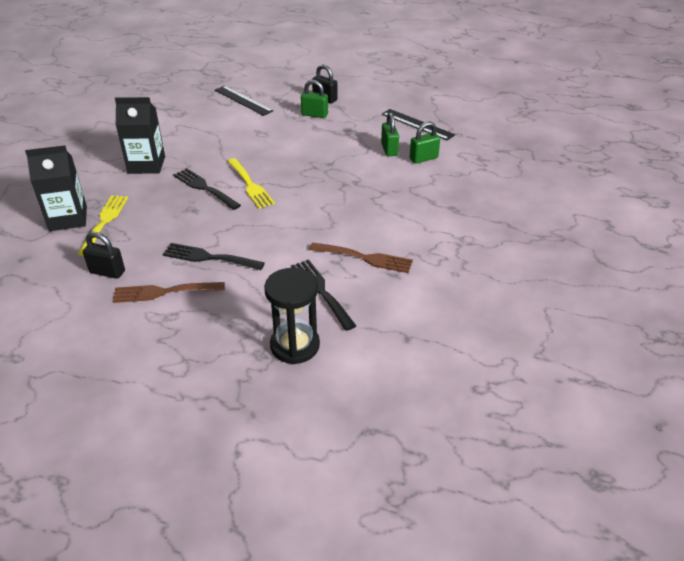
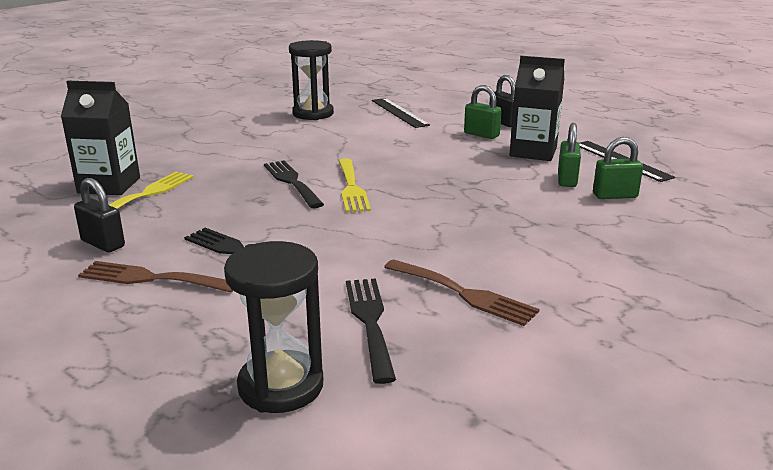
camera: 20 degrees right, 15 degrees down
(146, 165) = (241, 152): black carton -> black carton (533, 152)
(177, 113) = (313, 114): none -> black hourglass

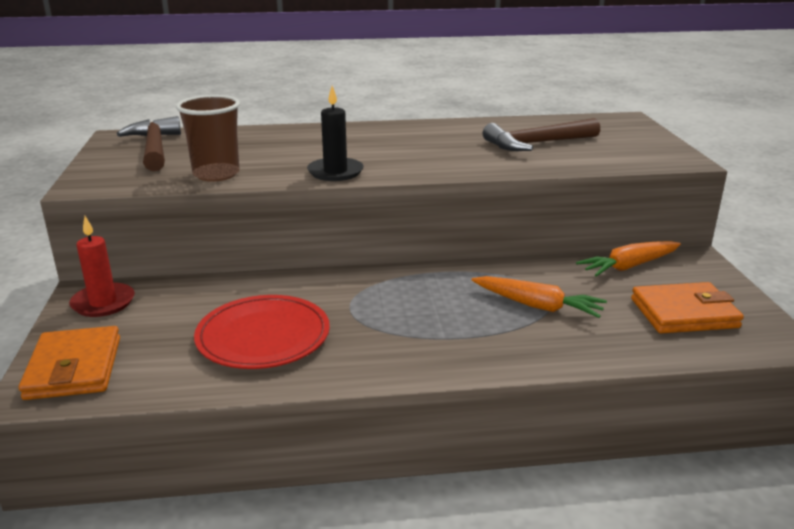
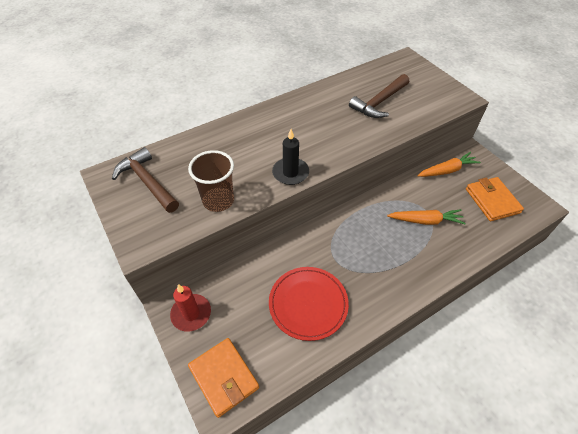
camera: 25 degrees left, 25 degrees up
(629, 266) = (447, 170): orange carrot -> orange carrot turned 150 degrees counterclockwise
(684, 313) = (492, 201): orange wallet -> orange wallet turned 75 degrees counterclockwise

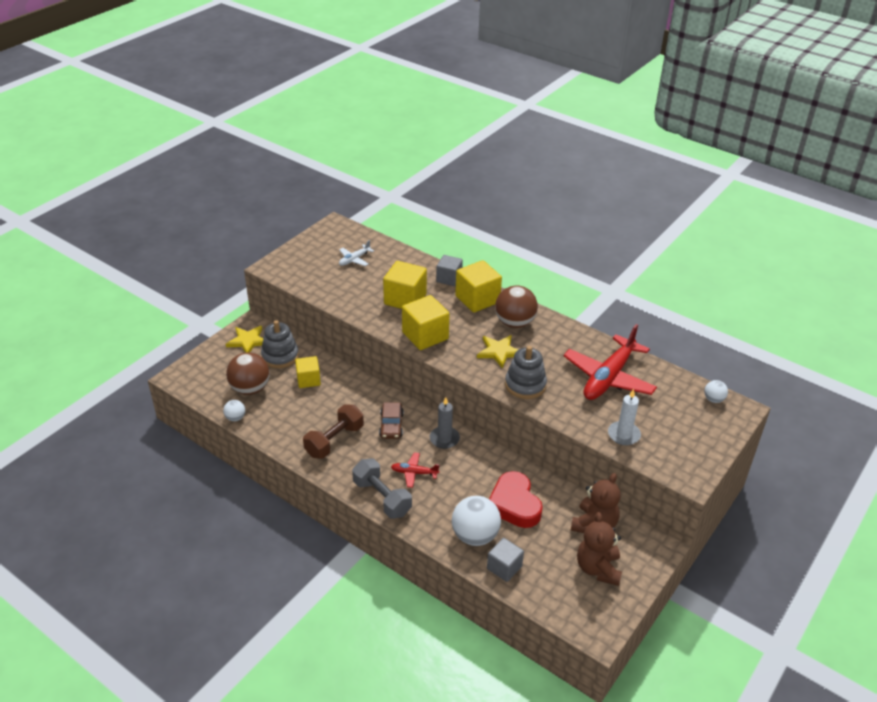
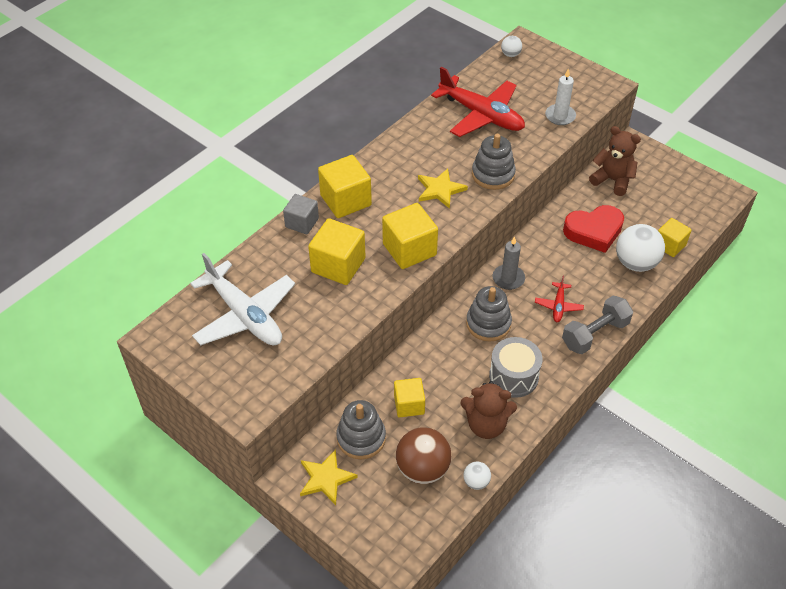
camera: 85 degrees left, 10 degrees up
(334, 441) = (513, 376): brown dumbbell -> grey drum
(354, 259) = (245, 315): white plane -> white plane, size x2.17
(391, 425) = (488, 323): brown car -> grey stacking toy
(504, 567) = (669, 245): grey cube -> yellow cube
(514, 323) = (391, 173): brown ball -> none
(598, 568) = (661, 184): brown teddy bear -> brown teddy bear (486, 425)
_ _ _ _
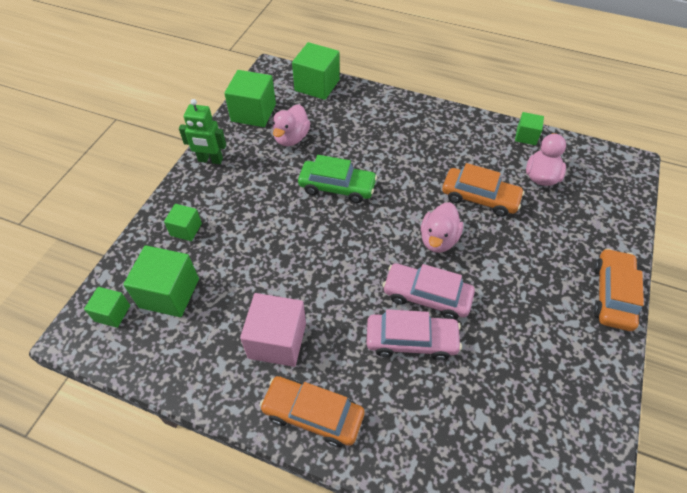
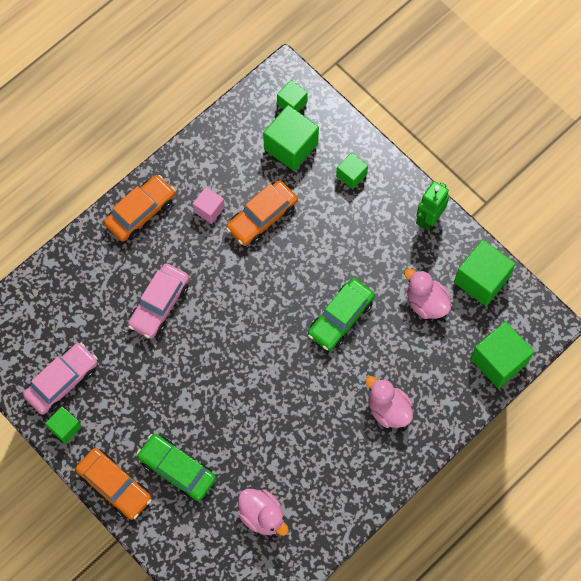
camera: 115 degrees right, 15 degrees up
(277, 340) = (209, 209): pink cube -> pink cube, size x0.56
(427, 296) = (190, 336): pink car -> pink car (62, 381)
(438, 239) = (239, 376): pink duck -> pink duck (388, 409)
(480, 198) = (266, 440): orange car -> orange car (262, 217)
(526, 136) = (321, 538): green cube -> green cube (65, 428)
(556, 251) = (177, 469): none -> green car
_ _ _ _
_Exercise goal_. Please give an exact copy of the entries above, from the line with "(391, 425) = (488, 323): brown" down to the line with "(598, 568) = (661, 184): brown", inclusive, and nothing else.

_Answer below_.
(391, 425) = (488, 323): brown car -> grey stacking toy
(504, 567) = (669, 245): grey cube -> yellow cube
(514, 323) = (391, 173): brown ball -> none
(598, 568) = (661, 184): brown teddy bear -> brown teddy bear (486, 425)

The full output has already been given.